TASK PROMPT —
How many lines in the data contain the string "acciaccatura"? Matching is case-sensitive, and the reply should be only the number.

AVAILABLE RECORDS —
□ □ □

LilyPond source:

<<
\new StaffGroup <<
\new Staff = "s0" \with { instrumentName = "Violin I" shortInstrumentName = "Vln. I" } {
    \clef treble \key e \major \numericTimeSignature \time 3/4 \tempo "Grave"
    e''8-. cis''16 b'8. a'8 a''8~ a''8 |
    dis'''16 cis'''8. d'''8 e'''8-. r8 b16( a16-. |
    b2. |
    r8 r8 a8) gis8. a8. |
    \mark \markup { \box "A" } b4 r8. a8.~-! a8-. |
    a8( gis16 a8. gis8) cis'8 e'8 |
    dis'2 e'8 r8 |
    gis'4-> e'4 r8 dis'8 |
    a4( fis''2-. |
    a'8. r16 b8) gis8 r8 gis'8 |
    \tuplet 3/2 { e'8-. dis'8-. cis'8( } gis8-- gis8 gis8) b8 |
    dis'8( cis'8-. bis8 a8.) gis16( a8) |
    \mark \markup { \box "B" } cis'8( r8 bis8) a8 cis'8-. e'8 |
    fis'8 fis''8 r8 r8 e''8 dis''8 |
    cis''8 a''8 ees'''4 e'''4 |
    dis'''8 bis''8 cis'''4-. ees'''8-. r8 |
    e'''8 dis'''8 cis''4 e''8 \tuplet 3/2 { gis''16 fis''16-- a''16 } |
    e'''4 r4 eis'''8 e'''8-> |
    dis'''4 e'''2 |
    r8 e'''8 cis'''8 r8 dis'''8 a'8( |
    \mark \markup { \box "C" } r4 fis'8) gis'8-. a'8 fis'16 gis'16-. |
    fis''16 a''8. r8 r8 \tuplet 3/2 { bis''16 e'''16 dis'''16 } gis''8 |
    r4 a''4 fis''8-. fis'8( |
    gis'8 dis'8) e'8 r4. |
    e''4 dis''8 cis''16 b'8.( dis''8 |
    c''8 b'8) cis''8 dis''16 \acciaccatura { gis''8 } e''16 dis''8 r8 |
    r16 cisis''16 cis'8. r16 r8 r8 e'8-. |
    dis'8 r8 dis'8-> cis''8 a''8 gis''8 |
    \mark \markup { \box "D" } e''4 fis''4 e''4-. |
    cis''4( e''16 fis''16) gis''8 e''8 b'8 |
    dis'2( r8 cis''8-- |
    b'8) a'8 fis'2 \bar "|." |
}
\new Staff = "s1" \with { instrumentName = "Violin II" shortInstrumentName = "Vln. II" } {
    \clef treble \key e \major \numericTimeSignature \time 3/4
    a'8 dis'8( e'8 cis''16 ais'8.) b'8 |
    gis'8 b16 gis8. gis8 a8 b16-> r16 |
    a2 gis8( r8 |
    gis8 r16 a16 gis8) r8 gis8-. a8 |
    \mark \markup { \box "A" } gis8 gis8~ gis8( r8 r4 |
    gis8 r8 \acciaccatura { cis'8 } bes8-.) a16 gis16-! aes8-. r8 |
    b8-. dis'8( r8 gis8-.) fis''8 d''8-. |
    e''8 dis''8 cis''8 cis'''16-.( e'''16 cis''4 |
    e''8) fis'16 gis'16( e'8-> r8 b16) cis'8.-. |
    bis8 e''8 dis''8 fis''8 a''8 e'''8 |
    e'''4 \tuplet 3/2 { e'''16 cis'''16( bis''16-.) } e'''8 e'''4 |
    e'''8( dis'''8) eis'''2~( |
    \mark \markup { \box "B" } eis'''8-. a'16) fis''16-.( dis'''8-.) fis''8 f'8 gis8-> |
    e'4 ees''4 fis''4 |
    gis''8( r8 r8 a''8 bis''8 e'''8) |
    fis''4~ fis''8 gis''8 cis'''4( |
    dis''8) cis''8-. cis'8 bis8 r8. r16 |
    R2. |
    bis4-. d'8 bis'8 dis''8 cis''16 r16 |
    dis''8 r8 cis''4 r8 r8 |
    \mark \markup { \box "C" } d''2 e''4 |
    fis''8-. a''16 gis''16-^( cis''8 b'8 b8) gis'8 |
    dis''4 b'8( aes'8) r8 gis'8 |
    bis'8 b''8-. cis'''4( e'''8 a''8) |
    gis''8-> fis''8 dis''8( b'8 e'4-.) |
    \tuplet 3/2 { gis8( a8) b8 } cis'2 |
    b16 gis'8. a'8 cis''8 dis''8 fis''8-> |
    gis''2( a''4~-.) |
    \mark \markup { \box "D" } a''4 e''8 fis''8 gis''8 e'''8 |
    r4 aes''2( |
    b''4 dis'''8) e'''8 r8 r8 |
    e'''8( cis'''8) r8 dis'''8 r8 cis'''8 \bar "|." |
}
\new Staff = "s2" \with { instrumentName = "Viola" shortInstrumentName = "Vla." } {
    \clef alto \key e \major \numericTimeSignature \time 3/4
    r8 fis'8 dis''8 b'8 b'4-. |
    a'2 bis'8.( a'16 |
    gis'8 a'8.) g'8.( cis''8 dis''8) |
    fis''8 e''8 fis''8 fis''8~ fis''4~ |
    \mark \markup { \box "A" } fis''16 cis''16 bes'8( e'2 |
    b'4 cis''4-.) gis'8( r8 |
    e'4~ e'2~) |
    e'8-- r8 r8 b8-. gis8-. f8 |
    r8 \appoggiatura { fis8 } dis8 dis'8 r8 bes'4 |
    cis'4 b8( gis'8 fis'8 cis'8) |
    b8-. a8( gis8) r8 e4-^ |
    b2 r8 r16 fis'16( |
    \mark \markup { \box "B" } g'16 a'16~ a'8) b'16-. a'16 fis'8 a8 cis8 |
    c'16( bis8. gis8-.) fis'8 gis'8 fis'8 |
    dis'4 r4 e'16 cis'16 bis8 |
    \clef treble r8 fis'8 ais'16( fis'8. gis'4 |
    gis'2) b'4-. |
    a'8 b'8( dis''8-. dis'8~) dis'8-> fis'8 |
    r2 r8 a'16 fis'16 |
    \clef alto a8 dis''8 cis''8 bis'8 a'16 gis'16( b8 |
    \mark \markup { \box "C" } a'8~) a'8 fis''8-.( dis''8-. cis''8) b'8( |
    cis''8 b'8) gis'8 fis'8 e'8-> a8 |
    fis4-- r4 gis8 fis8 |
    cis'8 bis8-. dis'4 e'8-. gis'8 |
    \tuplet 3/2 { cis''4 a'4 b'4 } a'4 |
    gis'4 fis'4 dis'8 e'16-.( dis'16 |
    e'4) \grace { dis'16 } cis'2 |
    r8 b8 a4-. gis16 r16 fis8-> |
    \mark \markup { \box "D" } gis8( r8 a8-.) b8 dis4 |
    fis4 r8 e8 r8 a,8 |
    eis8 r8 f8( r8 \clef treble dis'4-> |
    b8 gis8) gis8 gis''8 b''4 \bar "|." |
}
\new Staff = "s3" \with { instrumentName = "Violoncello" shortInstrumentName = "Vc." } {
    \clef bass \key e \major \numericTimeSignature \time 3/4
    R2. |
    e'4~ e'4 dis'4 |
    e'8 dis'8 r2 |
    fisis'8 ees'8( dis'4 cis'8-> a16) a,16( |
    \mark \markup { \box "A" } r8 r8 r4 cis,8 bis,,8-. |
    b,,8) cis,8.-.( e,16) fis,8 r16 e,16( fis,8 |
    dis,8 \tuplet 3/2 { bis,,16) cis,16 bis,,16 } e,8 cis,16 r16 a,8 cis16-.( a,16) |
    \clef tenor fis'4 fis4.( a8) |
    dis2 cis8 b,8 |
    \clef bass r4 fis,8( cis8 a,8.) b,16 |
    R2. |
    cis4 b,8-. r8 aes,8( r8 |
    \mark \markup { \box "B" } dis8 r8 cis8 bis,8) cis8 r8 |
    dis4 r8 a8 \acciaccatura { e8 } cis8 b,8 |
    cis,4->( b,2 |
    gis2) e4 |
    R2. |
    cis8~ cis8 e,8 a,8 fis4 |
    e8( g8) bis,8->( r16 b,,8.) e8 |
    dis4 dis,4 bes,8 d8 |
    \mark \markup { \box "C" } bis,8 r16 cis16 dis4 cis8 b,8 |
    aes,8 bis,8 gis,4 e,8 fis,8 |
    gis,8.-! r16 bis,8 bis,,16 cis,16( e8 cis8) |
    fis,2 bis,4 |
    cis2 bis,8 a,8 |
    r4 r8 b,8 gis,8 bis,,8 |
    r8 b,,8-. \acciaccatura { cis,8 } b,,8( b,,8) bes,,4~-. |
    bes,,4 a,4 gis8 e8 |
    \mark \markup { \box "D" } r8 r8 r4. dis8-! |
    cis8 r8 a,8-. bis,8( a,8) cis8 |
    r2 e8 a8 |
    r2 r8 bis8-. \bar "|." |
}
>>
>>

□ □ □

ANSWER TO THIS TASK —
4